--- Start of Data for the task ---

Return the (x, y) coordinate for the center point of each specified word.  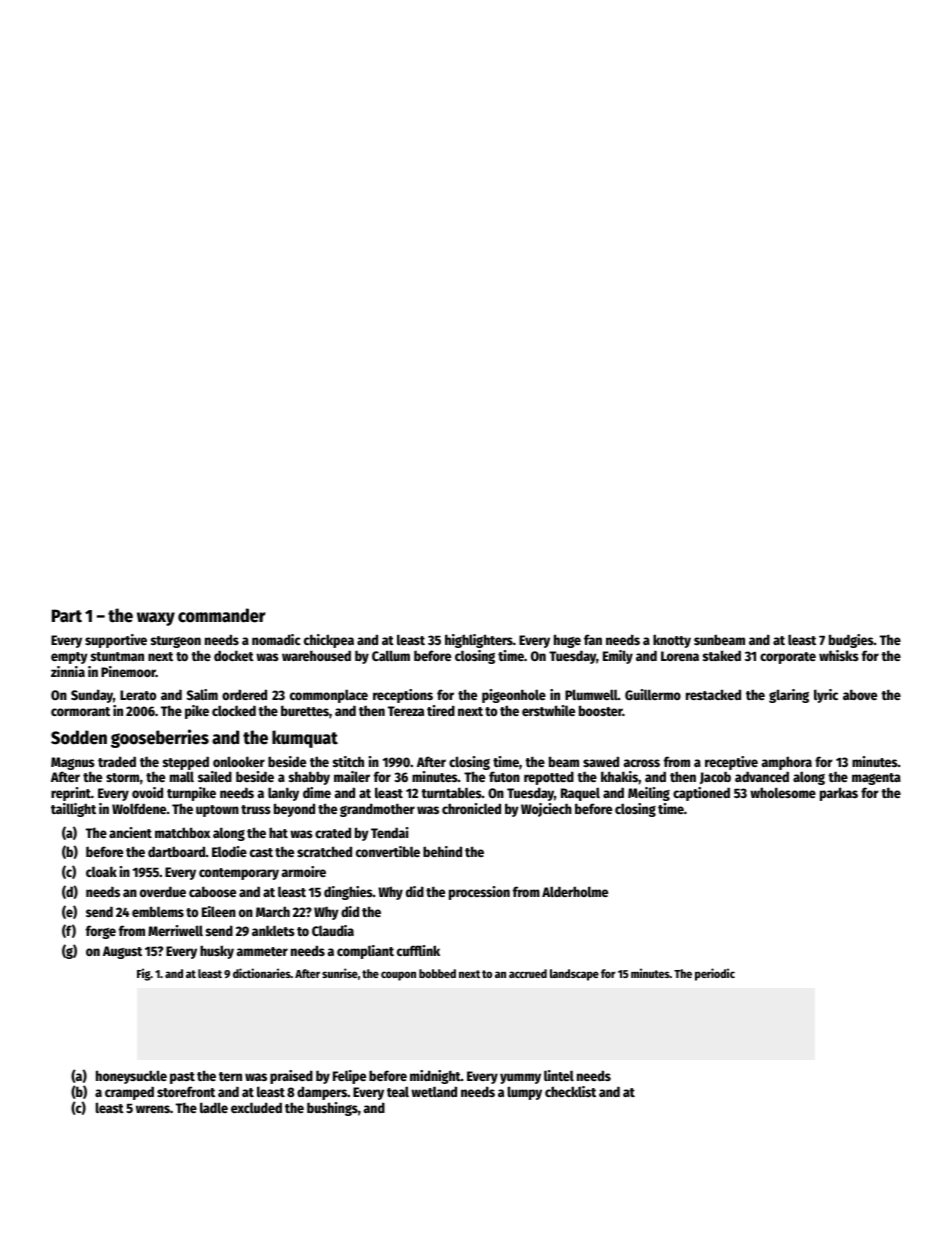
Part (67, 616)
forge (101, 932)
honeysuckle (131, 1077)
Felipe (349, 1077)
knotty (672, 641)
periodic (715, 974)
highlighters (479, 641)
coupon (398, 976)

--- End of Data for the task ---

What you have to do —
Reproduce without alteration every line of the material from the one containing "forge (101, 932)" through the final line, including both.

Written reply —
forge (101, 932)
honeysuckle (131, 1077)
Felipe (349, 1077)
knotty (672, 641)
periodic (715, 974)
highlighters (479, 641)
coupon (398, 976)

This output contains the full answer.